REQUIRED WORK:
Return the following from the records below: each line, word for word, starting with the line that contains "green circle: (616, 424)" and going on through the line that contains "pink diamond: (573, 663)", with nothing outside that range.

EXERCISE INPUT:
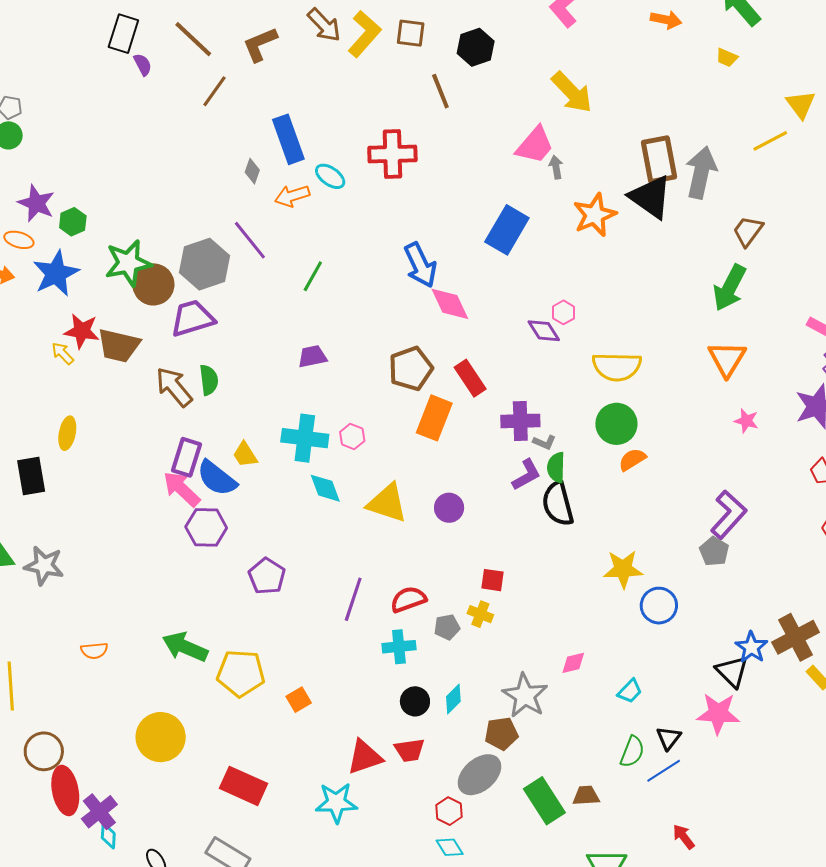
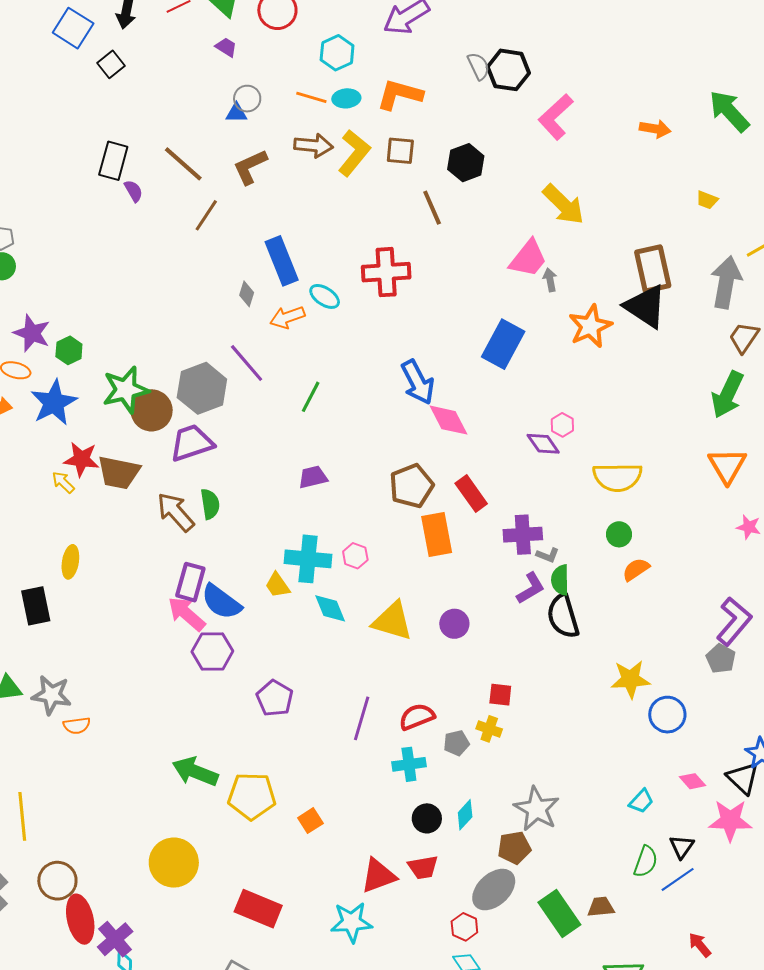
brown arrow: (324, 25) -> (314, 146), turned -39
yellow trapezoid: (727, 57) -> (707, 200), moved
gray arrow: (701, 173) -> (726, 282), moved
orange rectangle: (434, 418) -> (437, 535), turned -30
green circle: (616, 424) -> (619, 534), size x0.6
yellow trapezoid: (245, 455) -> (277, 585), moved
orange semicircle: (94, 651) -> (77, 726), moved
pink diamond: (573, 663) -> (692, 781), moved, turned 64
==
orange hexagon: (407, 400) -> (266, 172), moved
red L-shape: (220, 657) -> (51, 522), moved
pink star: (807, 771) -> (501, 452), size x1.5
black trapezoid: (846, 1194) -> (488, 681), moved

RESULT OF THE TASK:
green circle: (616, 424) -> (619, 534), size x0.6
yellow trapezoid: (245, 455) -> (277, 585), moved
orange semicircle: (94, 651) -> (77, 726), moved
pink diamond: (573, 663) -> (692, 781), moved, turned 64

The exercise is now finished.